Object transformation records:
++++++++
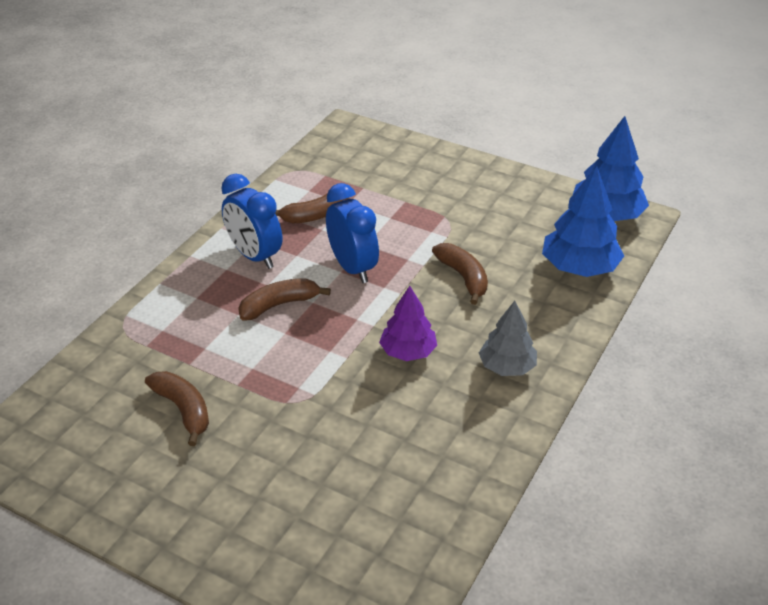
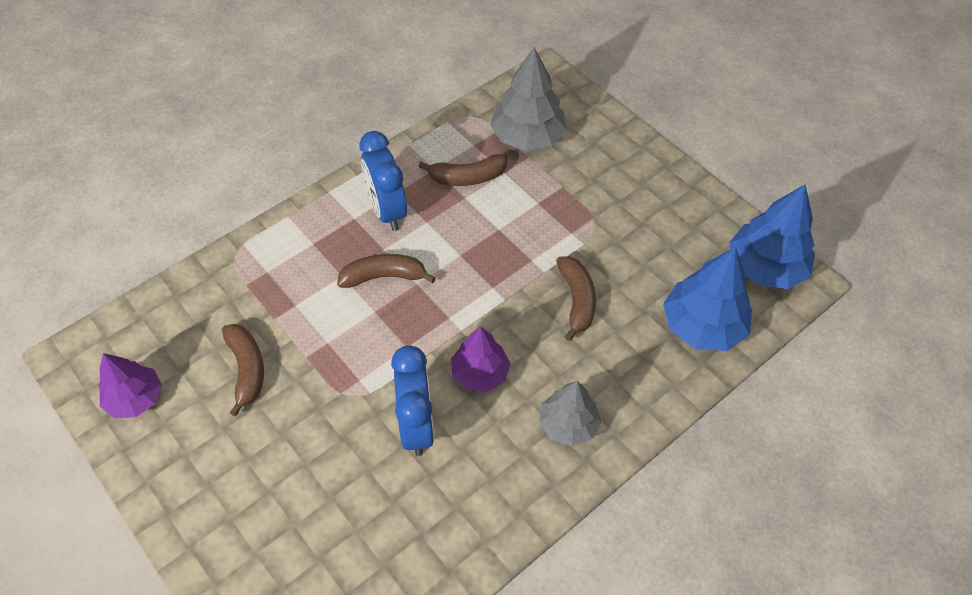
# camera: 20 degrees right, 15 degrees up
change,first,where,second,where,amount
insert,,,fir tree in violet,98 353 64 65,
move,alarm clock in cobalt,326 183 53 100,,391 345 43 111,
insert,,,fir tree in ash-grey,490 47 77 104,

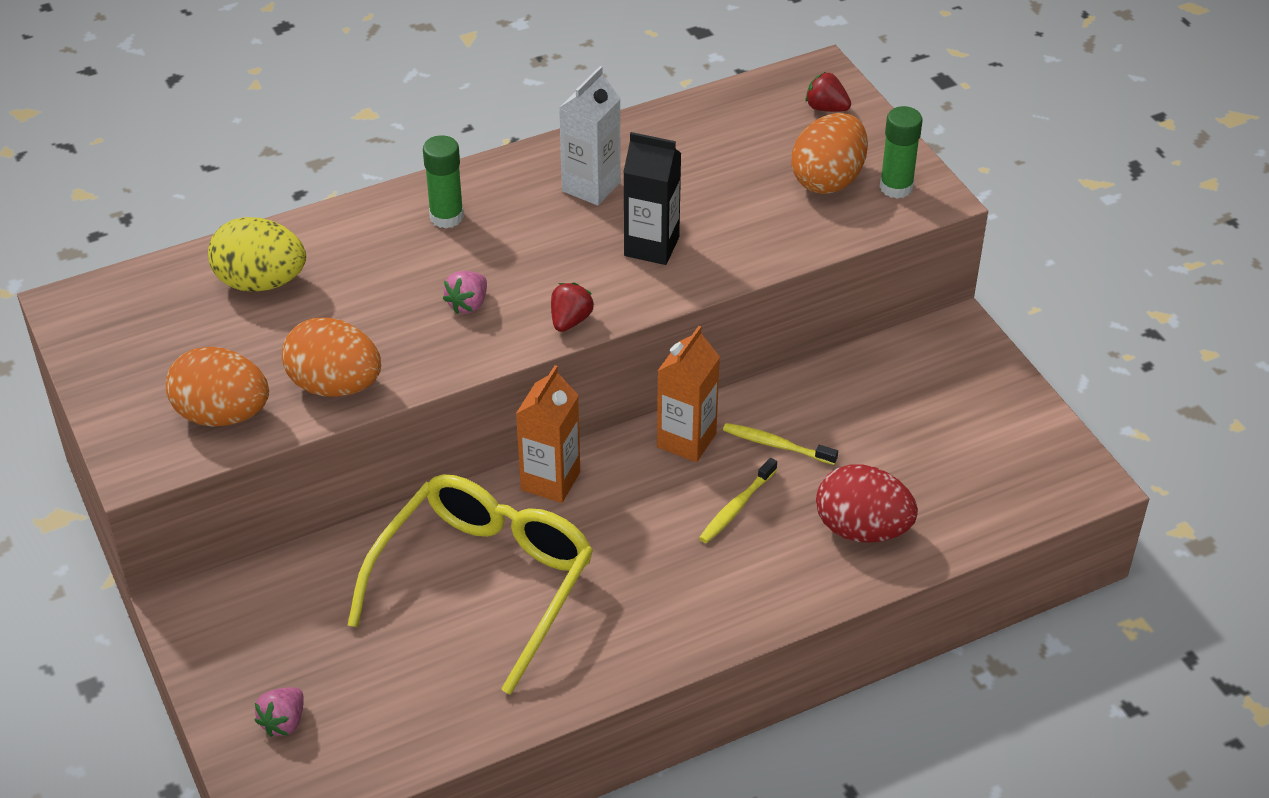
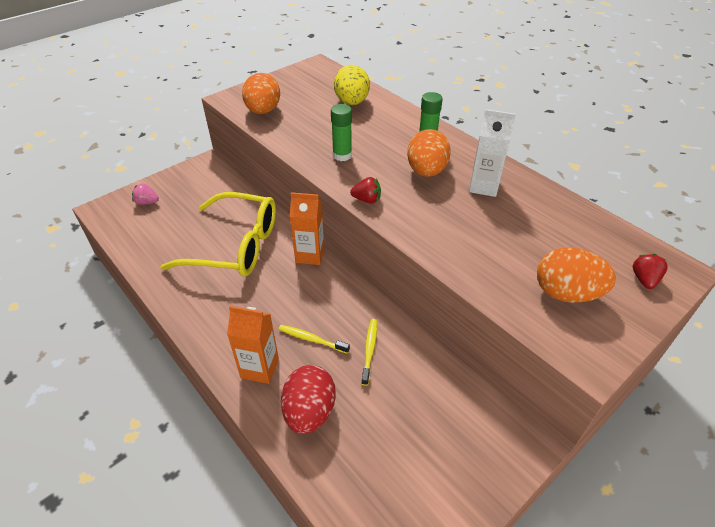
# camera: 75 degrees right, 0 degrees up
change,first,where,second,where,amount
move,milk carton in orange,657 326 63 136,,227 306 52 78,
move,glue in emerald,880 106 43 93,,331 104 21 57,
move,toy egg in orange,282 318 99 79,,407 129 44 48,
delete,berry in rosy,443 271 44 43,,,
delete,milk carton in jet-black,623 132 58 133,,,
++++++++
EXERCISE:
Please restate the entries word for word, with all pictures left out.

SOLUTION TO THIS TASK:
# camera: 20 degrees right, 15 degrees up
change,first,where,second,where,amount
insert,,,fir tree in violet,98 353 64 65,
move,alarm clock in cobalt,326 183 53 100,,391 345 43 111,
insert,,,fir tree in ash-grey,490 47 77 104,

# camera: 75 degrees right, 0 degrees up
change,first,where,second,where,amount
move,milk carton in orange,657 326 63 136,,227 306 52 78,
move,glue in emerald,880 106 43 93,,331 104 21 57,
move,toy egg in orange,282 318 99 79,,407 129 44 48,
delete,berry in rosy,443 271 44 43,,,
delete,milk carton in jet-black,623 132 58 133,,,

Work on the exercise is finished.